> Dataset records
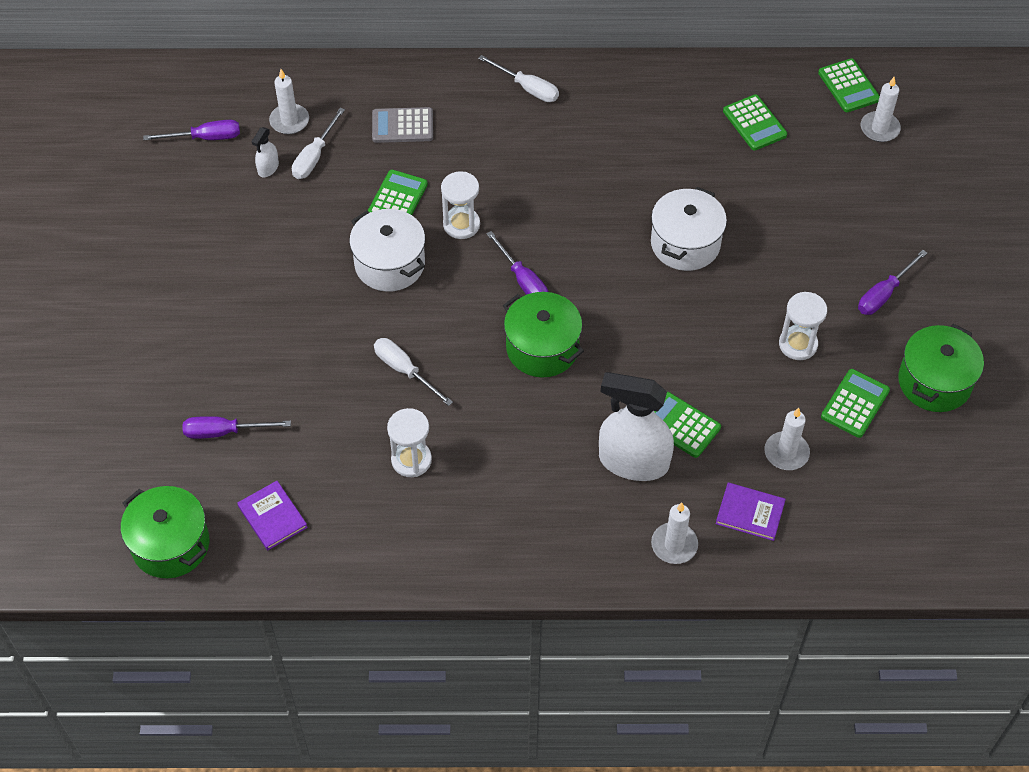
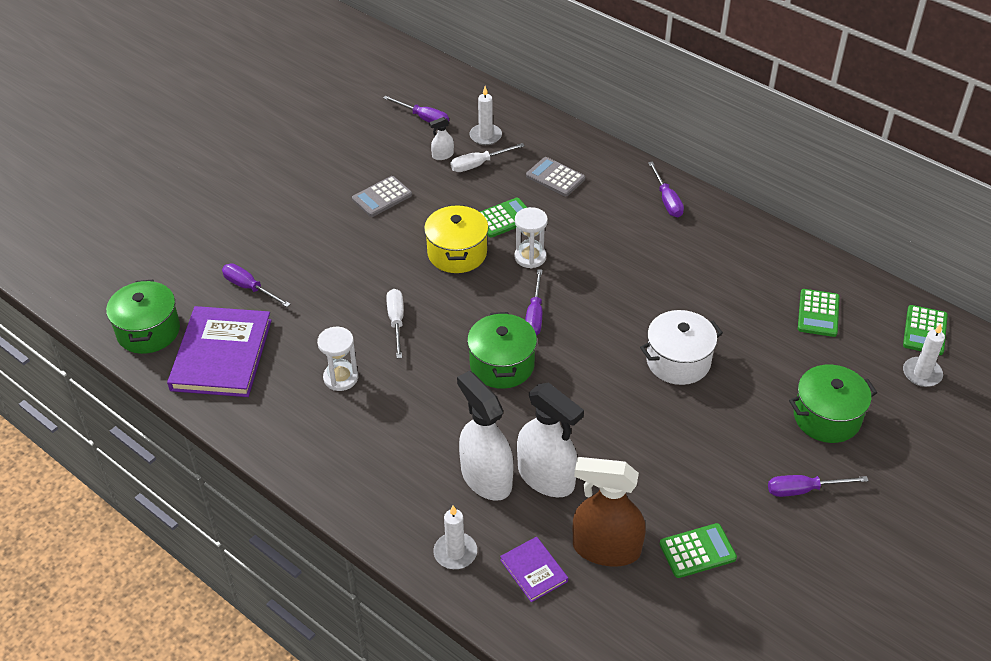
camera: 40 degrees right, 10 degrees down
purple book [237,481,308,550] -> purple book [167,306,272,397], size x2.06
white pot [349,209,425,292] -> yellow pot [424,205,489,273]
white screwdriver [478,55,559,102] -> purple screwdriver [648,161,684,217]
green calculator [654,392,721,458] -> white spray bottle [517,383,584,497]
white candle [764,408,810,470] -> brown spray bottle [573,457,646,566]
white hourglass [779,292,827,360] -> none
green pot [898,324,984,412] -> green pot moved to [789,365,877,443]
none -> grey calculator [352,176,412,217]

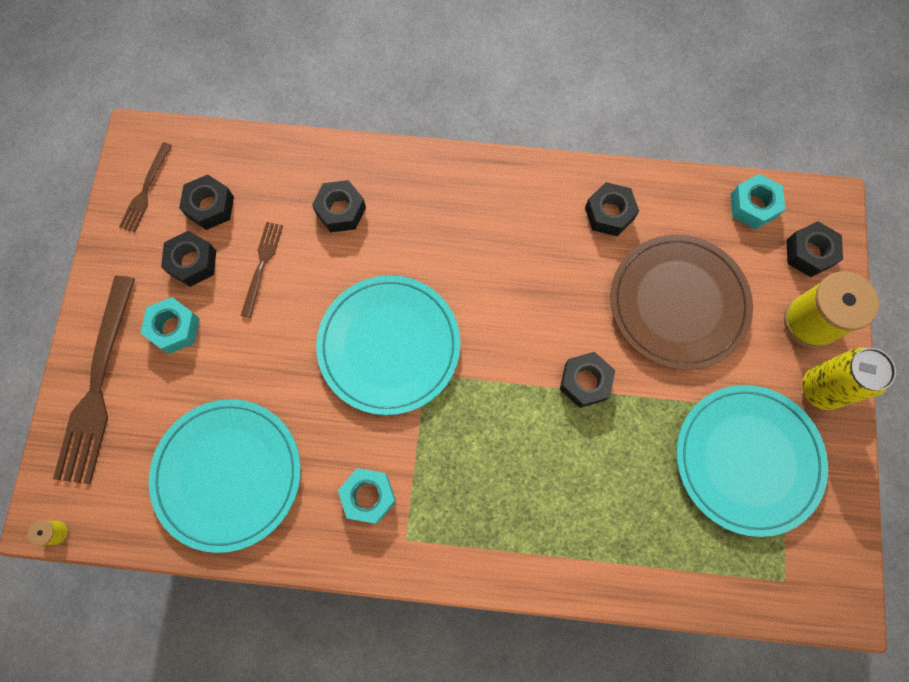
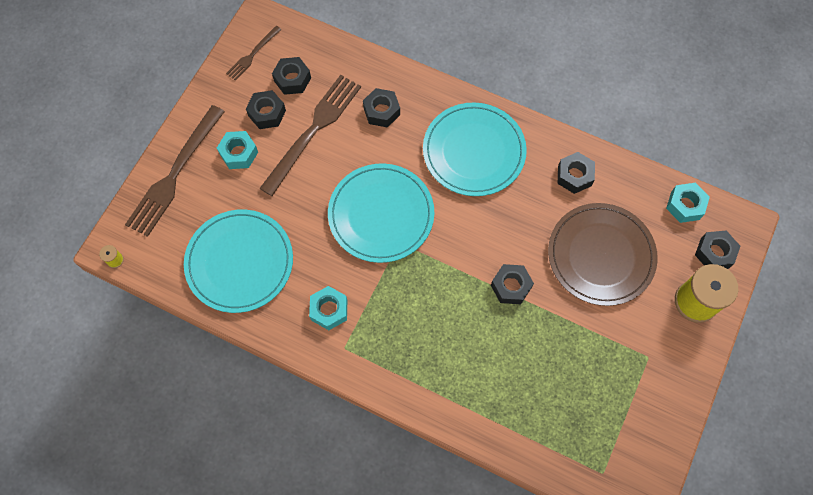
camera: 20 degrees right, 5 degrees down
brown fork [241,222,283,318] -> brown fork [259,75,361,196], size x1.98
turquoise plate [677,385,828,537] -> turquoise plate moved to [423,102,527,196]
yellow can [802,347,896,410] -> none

> Request
Tally the lines of the records above that contain the word "moved". Give only the total.

> Solution below
2